### Work task
Type out all the records word for word. Any pictures are to be left out.

### Exercise data
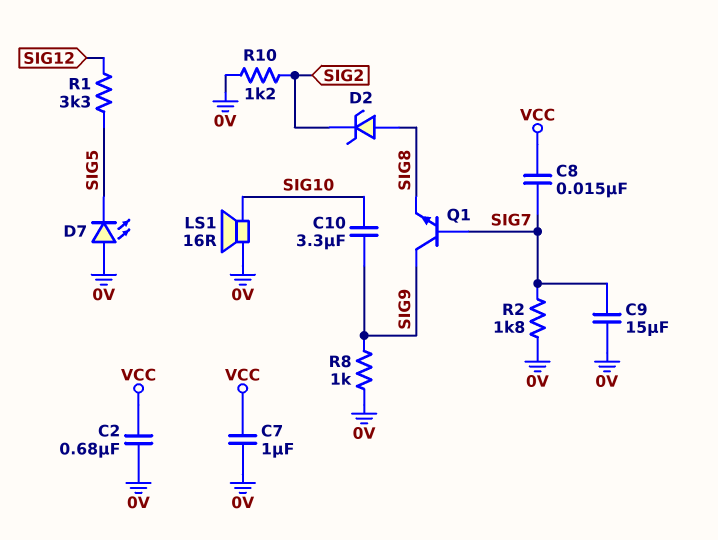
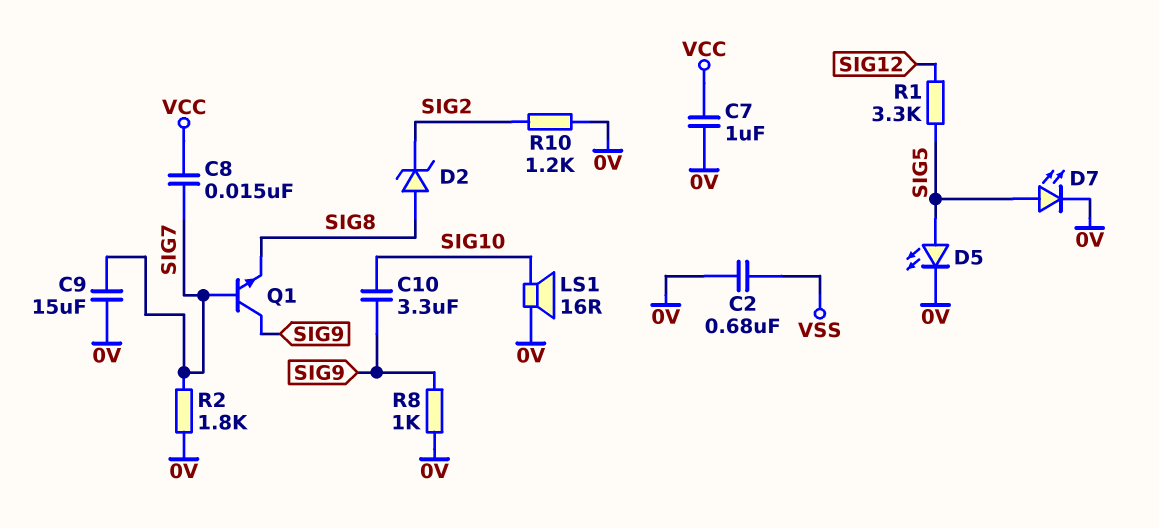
C2: 680nF (0V, VCC) -> 680nF (0V, VSS)
D5: none -> LED (A SIG5, K 0V)
D7: LED (A 0V, K SIG5) -> LED (A SIG5, K 0V)

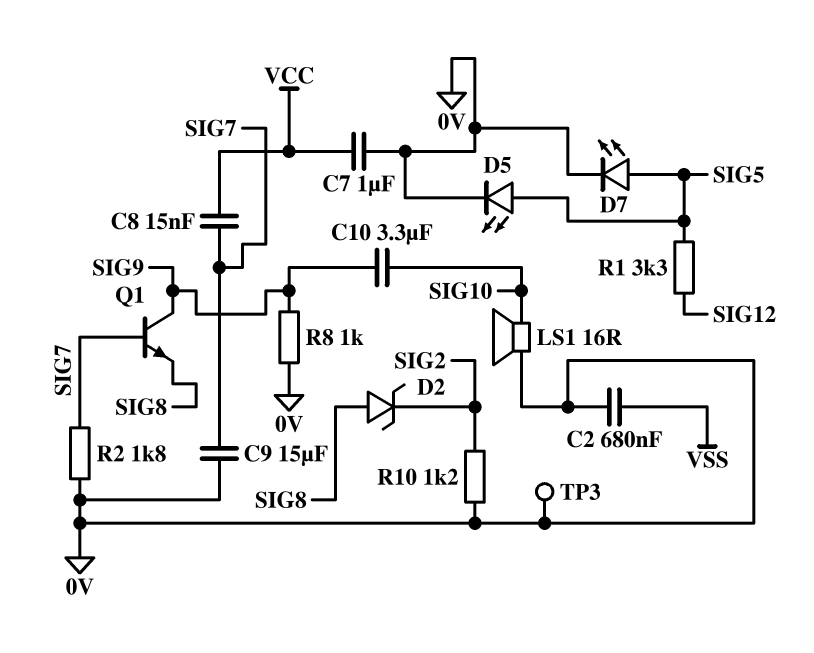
TP3: none -> test point (0V)

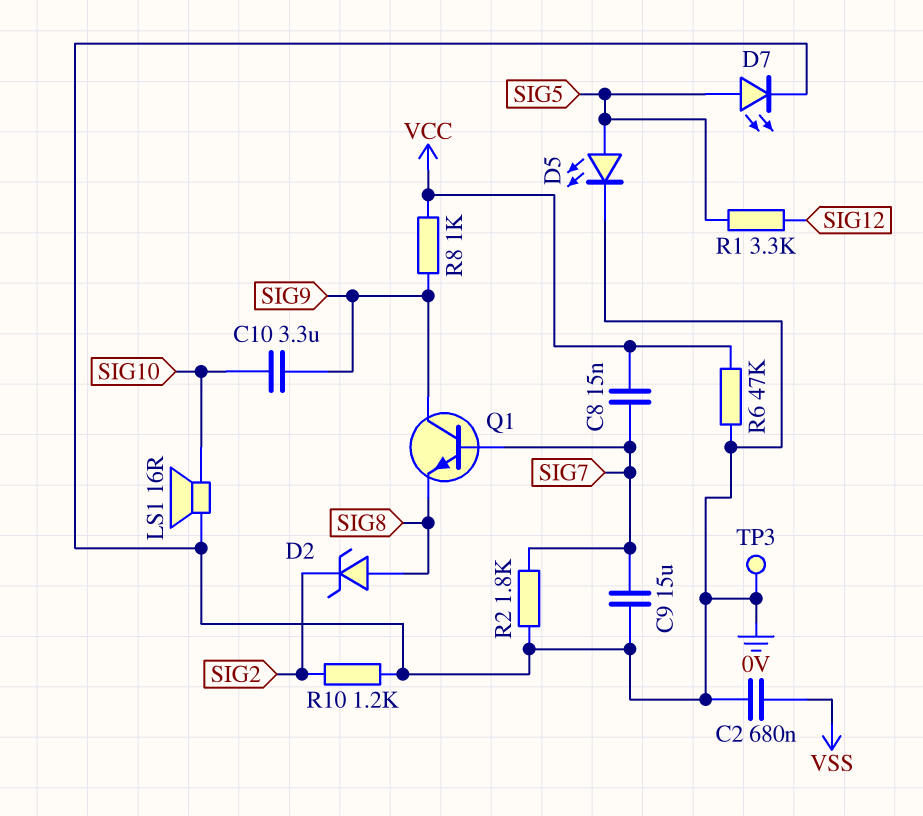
C7: 1uF (0V, VCC) -> none
R6: none -> 47k (0V, VCC)
R8: 1k (0V, SIG9) -> 1k (SIG9, VCC)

### Task solution
C2: 680nF (0V, VCC) -> 680nF (0V, VSS)
D5: none -> LED (A SIG5, K 0V)
D7: LED (A 0V, K SIG5) -> LED (A SIG5, K 0V)

TP3: none -> test point (0V)

C7: 1uF (0V, VCC) -> none
R6: none -> 47k (0V, VCC)
R8: 1k (0V, SIG9) -> 1k (SIG9, VCC)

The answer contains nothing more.